:: Task objective ::
Determine how many lines in the data below contain "none" and write only that number.

:: Records shown ::
%%
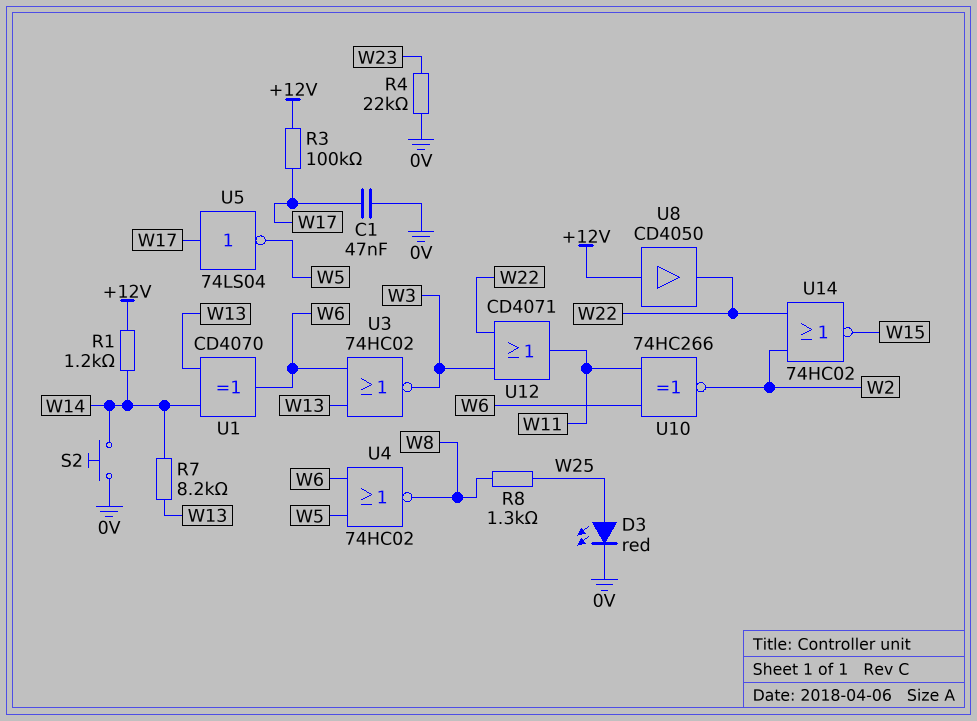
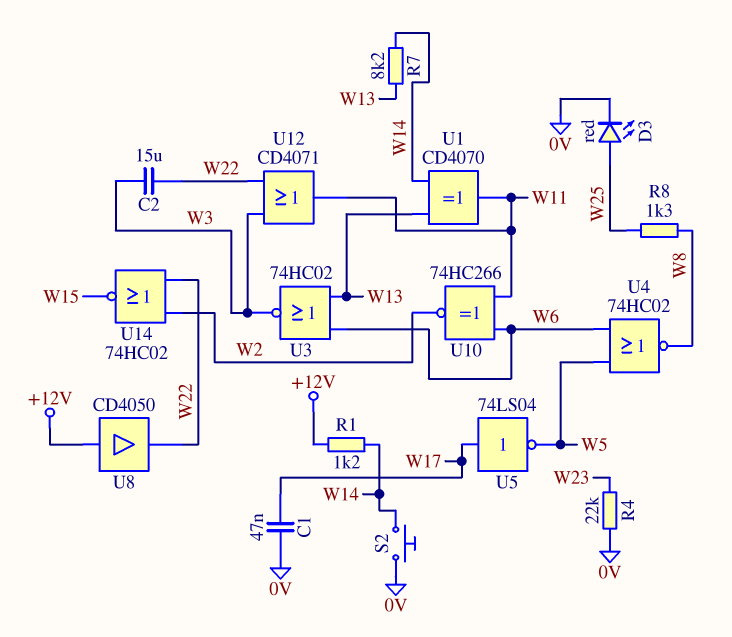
C2: none -> 15uF (W3, W22)
R3: 100k (+12V, W17) -> none
U1: XOR CD4070 (in W13, in W14, out W6) -> XOR CD4070 (in W13, in W14, out W11)

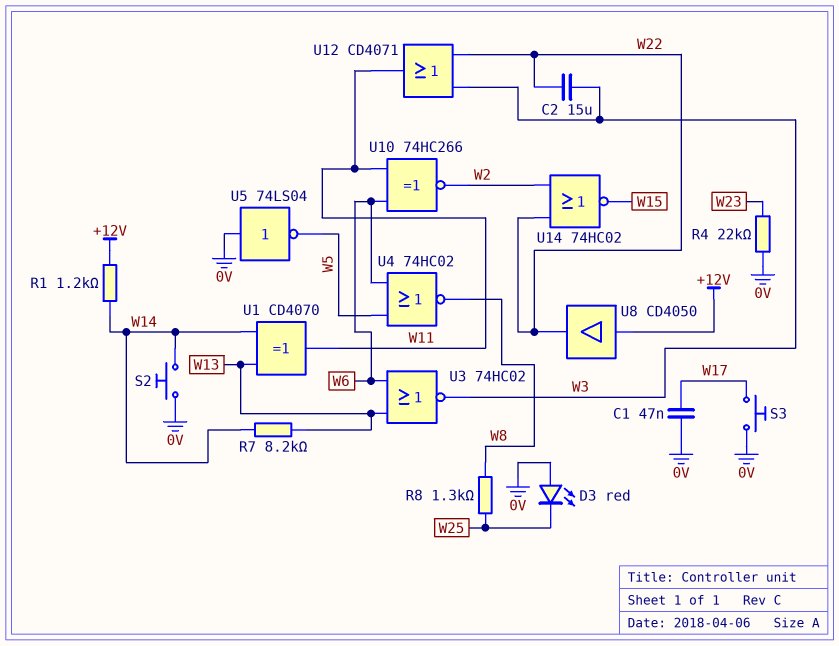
D3: LED red (A W25, K 0V) -> LED red (A 0V, K W25)
S3: none -> button (0V, W17)
U5: NOT 74LS04 (in W17, out W5) -> NOT 74LS04 (in 0V, out W5)

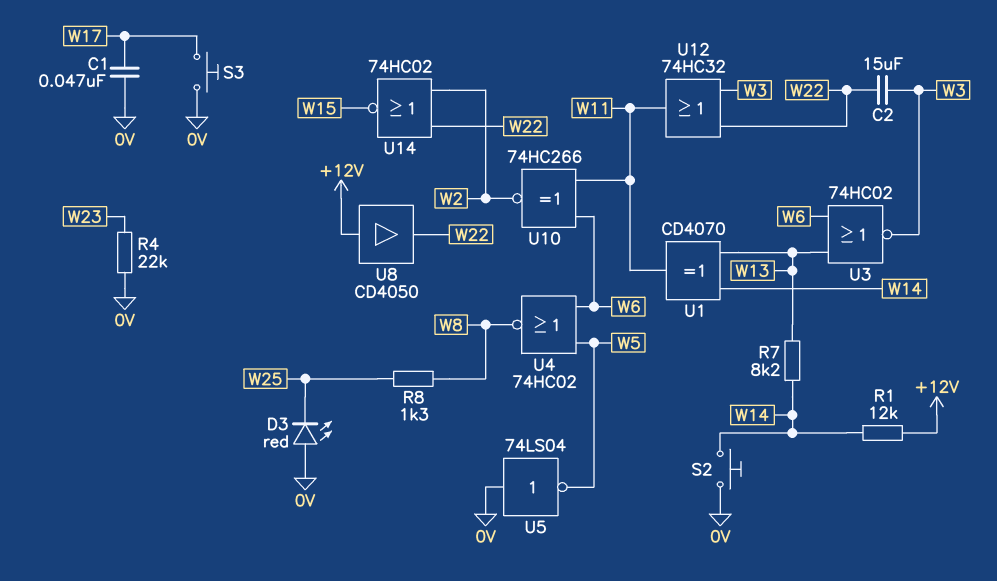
R1: 1.2k (+12V, W14) -> 12k (+12V, W14)
U12: OR CD4071 (in W3, in W22, out W11) -> OR 74HC32 (in W3, in W22, out W11)

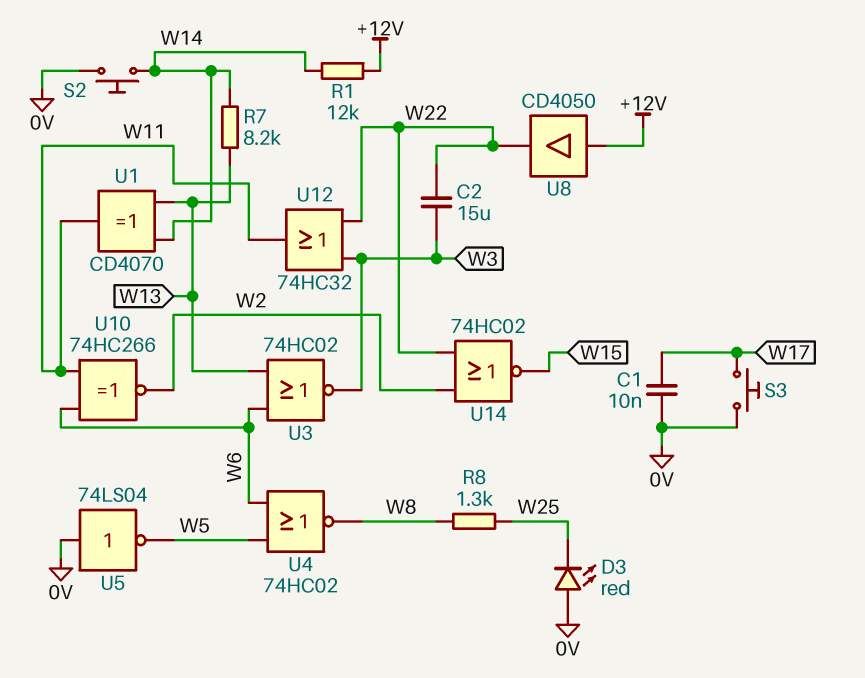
C1: 47nF (0V, W17) -> 10nF (0V, W17)
R4: 22k (0V, W23) -> none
%%
:: Your solution ::
4